Type out the lines below exactly, pictures excluded.

Version comparison data:
--------------------------------------------------

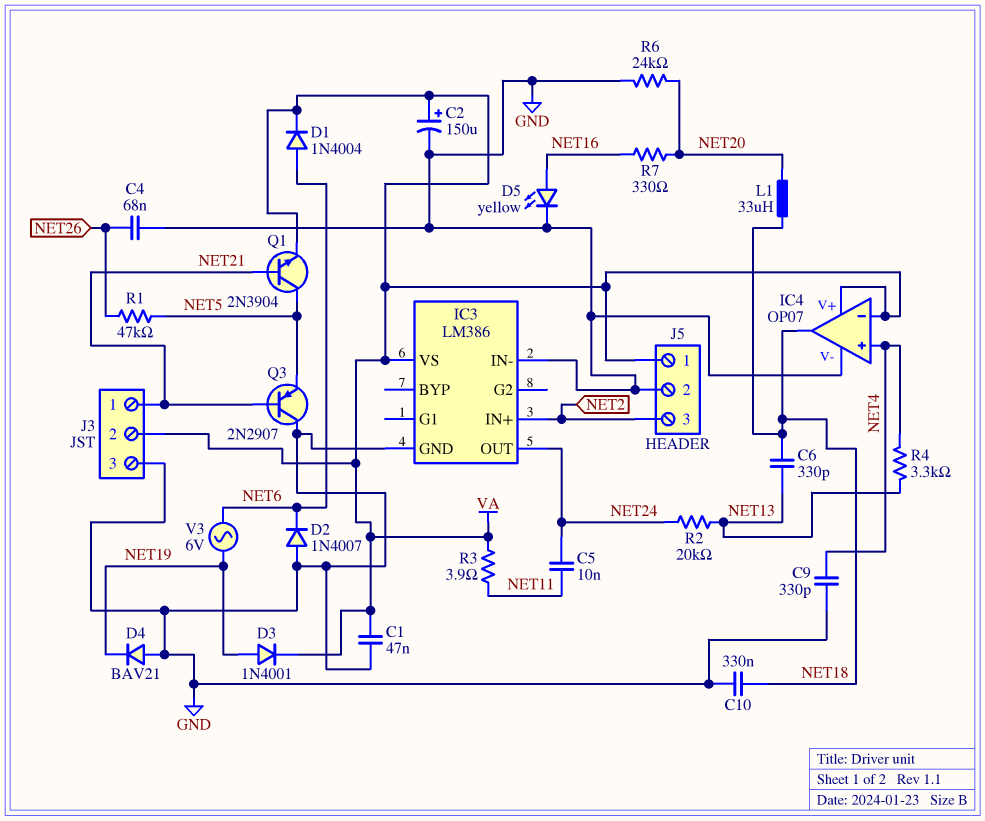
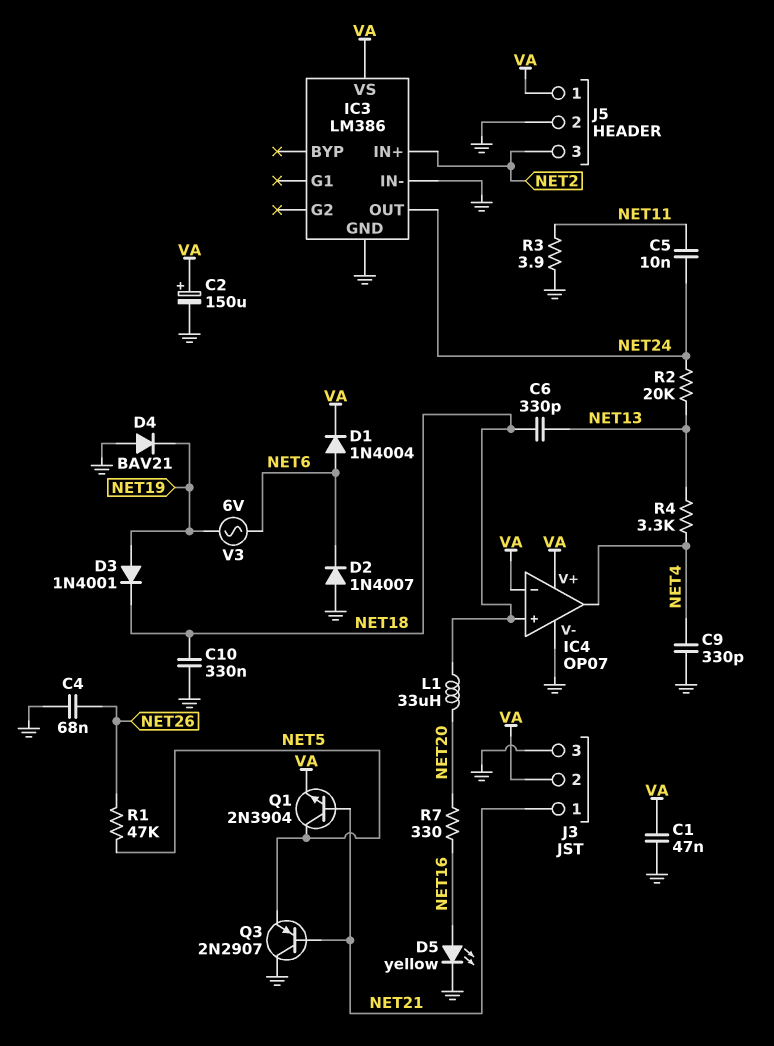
D3: diode 1N4001 (A NET19, K VA) -> diode 1N4001 (A NET19, K NET18)
IC4 pin in+: NET4 -> NET18
IC4 pin out: NET18 -> NET4
R3: 3.9 (NET11, VA) -> 3.9 (GND, NET11)
R6: 24k (GND, NET20) -> none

--------------------------------------------------

EXERCISE ANSWER:
D3: diode 1N4001 (A NET19, K VA) -> diode 1N4001 (A NET19, K NET18)
IC4 pin in+: NET4 -> NET18
IC4 pin out: NET18 -> NET4
R3: 3.9 (NET11, VA) -> 3.9 (GND, NET11)
R6: 24k (GND, NET20) -> none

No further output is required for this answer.